### Instructions to follow
Find the line with "op=moved; was=peón [negro];" in the data below, then restate it and all remaining lines exactly, adding nothing.

-- Recorded data follows --

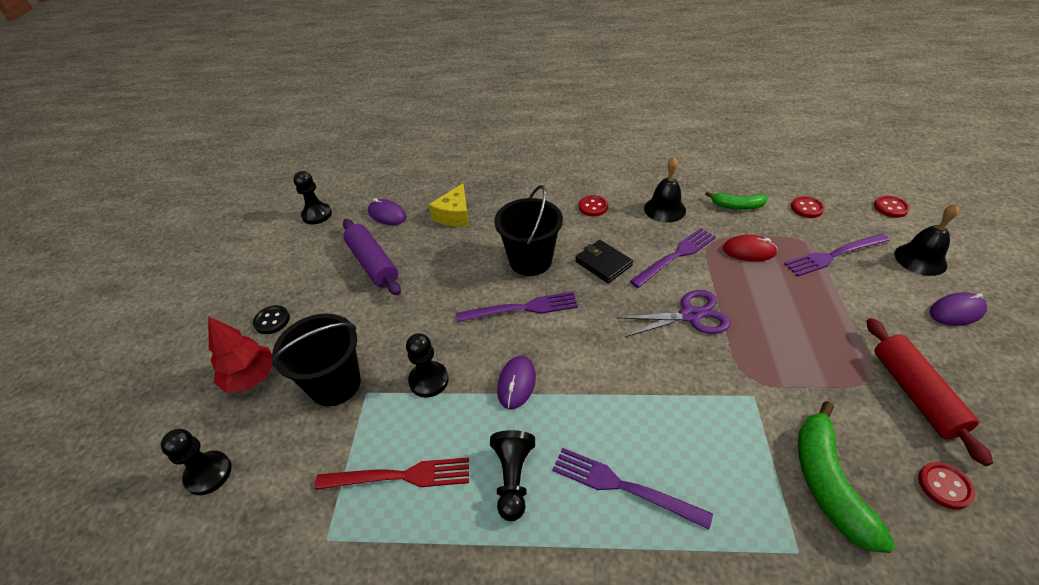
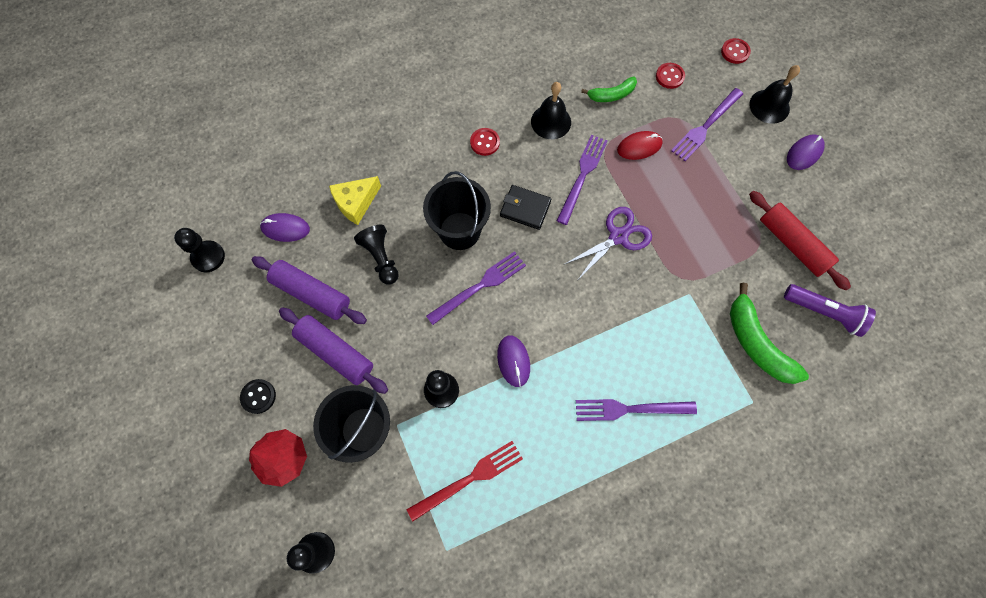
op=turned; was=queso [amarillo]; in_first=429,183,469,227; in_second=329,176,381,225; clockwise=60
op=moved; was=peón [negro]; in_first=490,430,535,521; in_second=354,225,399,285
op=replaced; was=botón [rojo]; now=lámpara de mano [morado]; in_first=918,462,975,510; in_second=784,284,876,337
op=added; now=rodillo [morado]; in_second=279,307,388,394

-- Recorded data concluded --

### Expected output
op=moved; was=peón [negro]; in_first=490,430,535,521; in_second=354,225,399,285
op=replaced; was=botón [rojo]; now=lámpara de mano [morado]; in_first=918,462,975,510; in_second=784,284,876,337
op=added; now=rodillo [morado]; in_second=279,307,388,394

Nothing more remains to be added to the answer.